BEGIN Extracted data

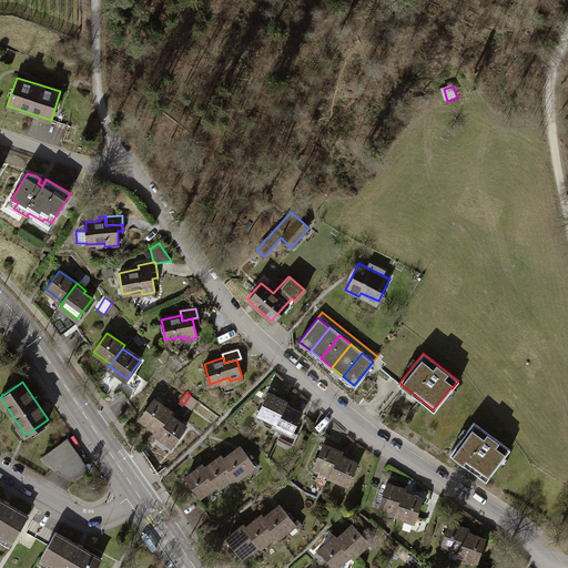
[(271,429),(273,425),(284,405),(286,402),(283,401),(266,392),(256,413),(259,415),(263,425),(271,429)]
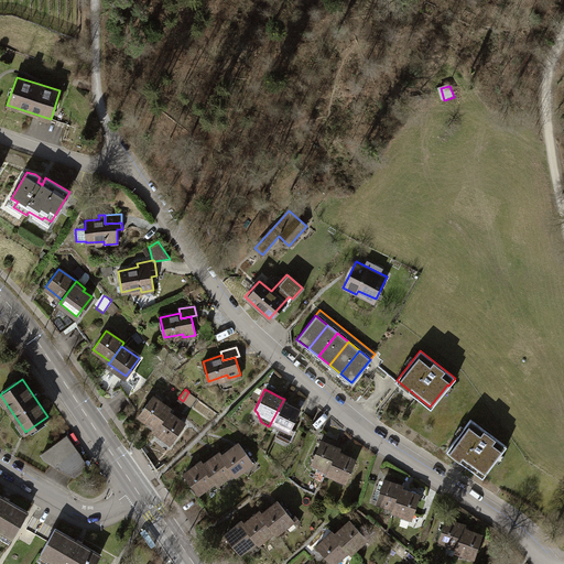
[(138,414),(155,426),(169,409),(166,408),(151,397),(138,414)]
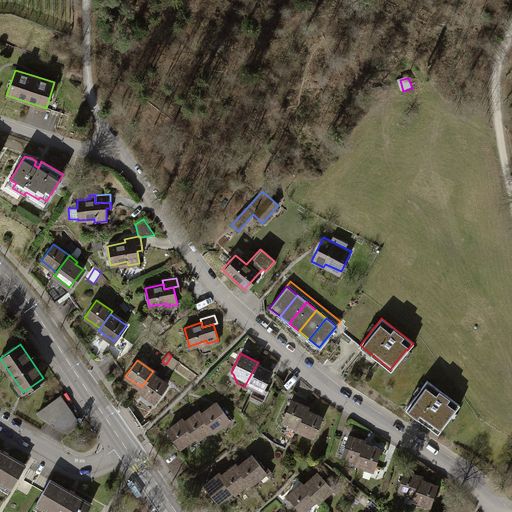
[(258,366),(256,365),(246,383),(255,387),(251,395),(263,400),(268,390),(264,388),(272,372),(258,366)]
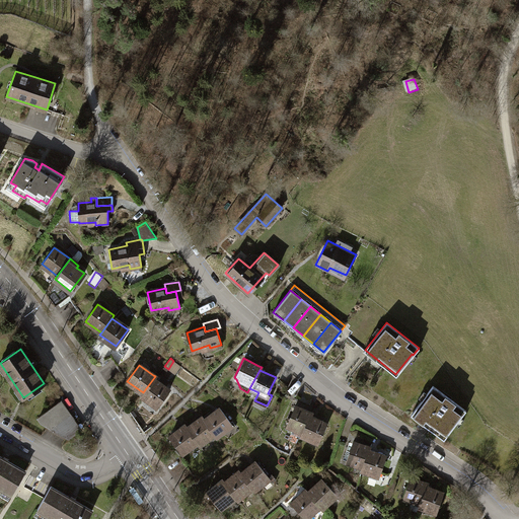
[(156,374),(155,376),(143,392),(141,395),(156,406),(168,390),(162,385),(166,381),(156,374)]
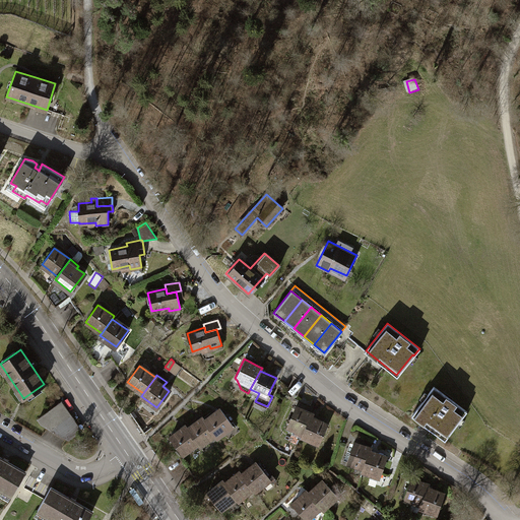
[(430,395),(414,415),(444,438),(459,417),(461,419),(466,412),(433,387),(428,394),(430,395)]
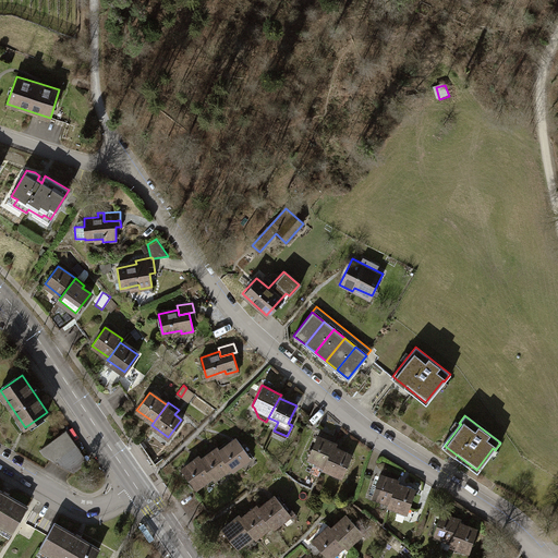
[(67,432),(43,449),(45,455),(73,471),(86,461),(67,432)]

END Extracted data

What needs to be done: What you return must match the records above exactly, minus any images.

Output of the task:
[(271,429),(273,425),(284,405),(286,402),(283,401),(266,392),(256,413),(259,415),(263,425),(271,429)]
[(138,414),(155,426),(169,409),(166,408),(151,397),(138,414)]
[(258,366),(256,365),(246,383),(255,387),(251,395),(263,400),(268,390),(264,388),(272,372),(258,366)]
[(156,374),(155,376),(143,392),(141,395),(156,406),(168,390),(162,385),(166,381),(156,374)]
[(430,395),(414,415),(444,438),(459,417),(461,419),(466,412),(433,387),(428,394),(430,395)]
[(67,432),(43,449),(45,455),(73,471),(86,461),(67,432)]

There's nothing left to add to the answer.